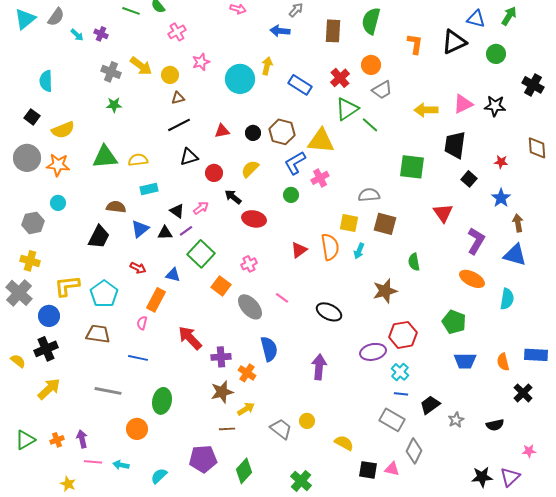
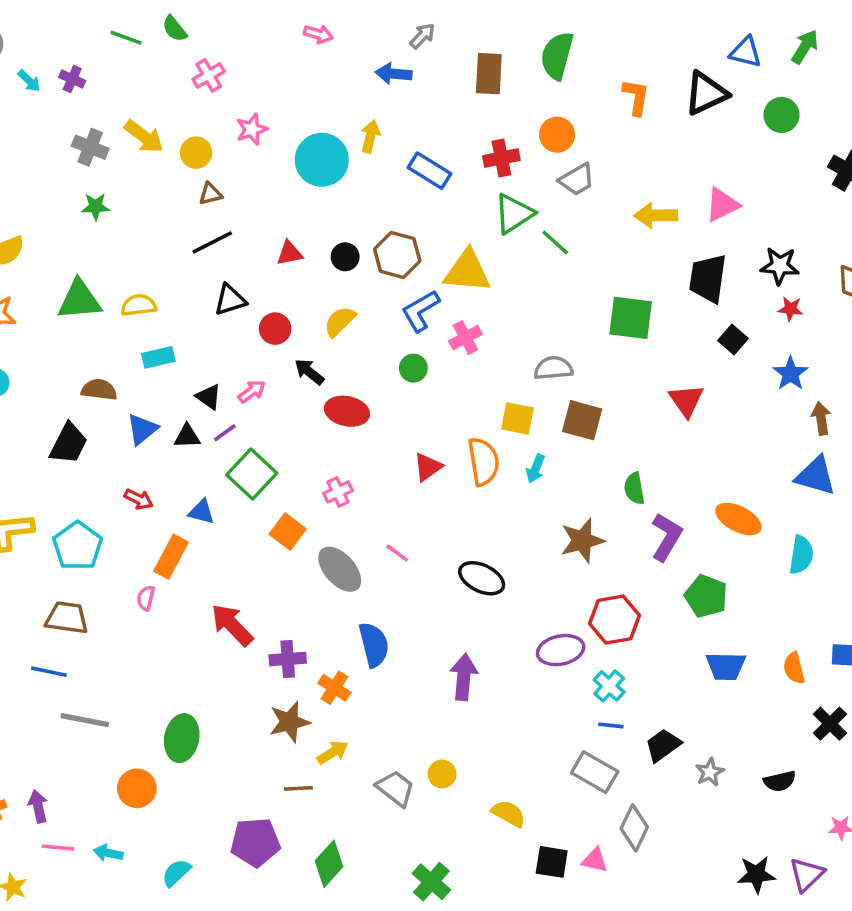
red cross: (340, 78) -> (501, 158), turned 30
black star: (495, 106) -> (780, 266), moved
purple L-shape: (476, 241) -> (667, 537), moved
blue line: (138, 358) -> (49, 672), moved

________

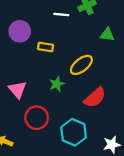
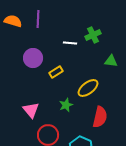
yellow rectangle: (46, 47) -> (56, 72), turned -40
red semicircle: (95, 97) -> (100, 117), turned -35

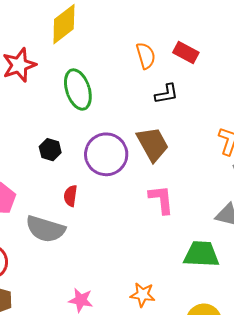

________

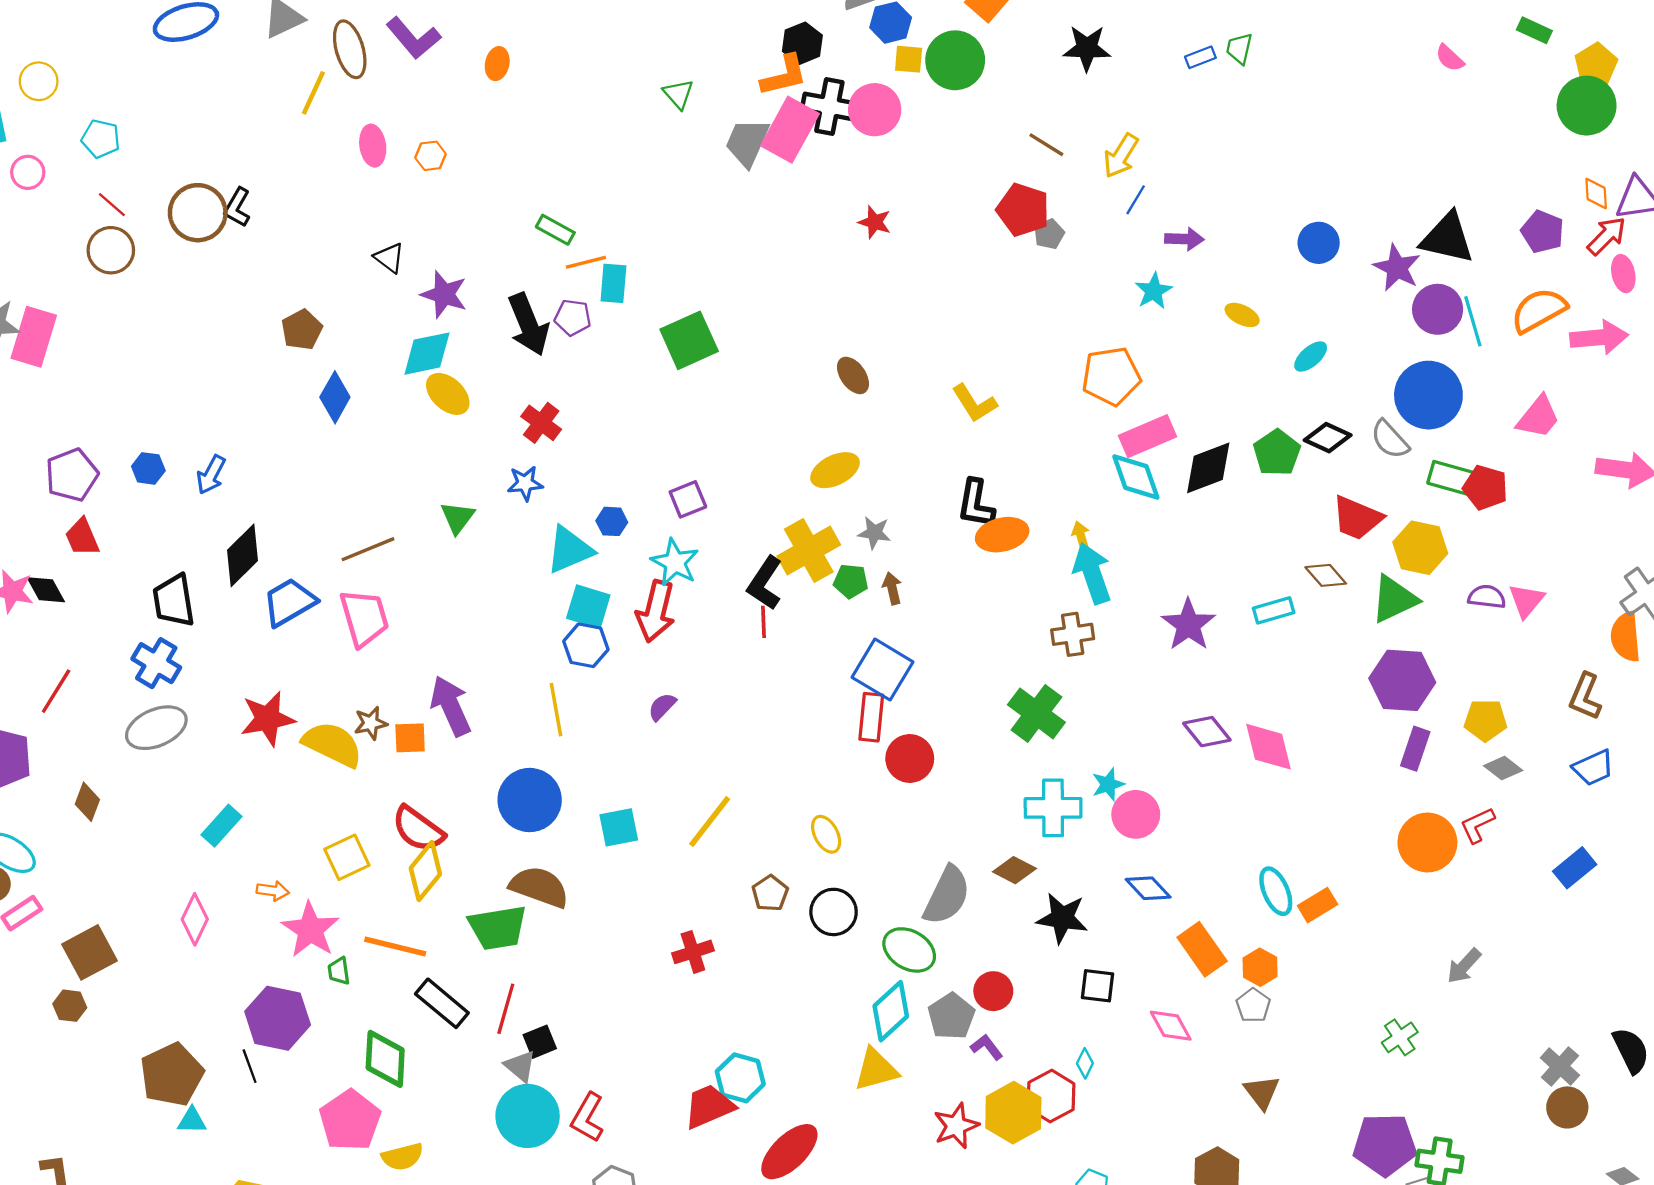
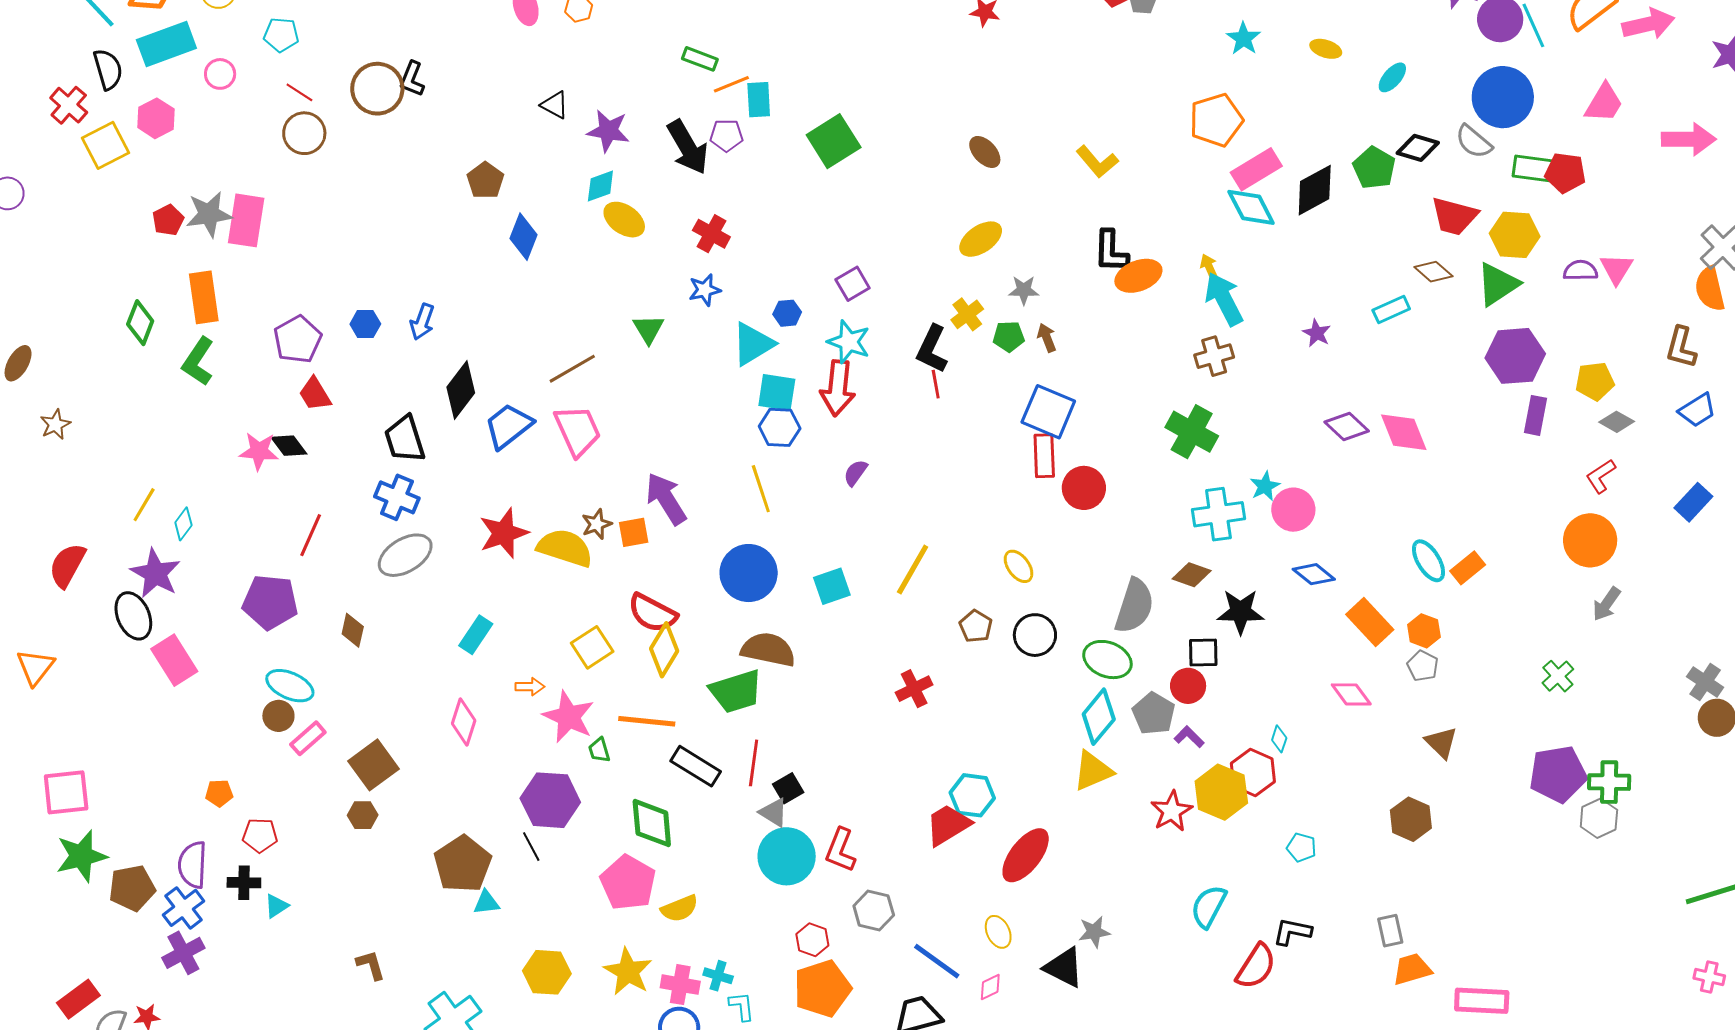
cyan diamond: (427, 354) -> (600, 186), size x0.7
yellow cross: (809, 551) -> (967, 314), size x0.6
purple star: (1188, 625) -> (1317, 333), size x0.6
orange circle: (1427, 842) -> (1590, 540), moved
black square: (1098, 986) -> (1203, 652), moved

________

◆ **Work item**
Reproduce exactly, and with no other material, the lines between those holding "red cross: (340, 78) -> (501, 158), turned 30" and "blue line: (138, 358) -> (49, 672), moved", inclusive.

◆ **Response for this exercise**
red cross: (340, 78) -> (501, 158), turned 30
black star: (495, 106) -> (780, 266), moved
purple L-shape: (476, 241) -> (667, 537), moved
blue line: (138, 358) -> (49, 672), moved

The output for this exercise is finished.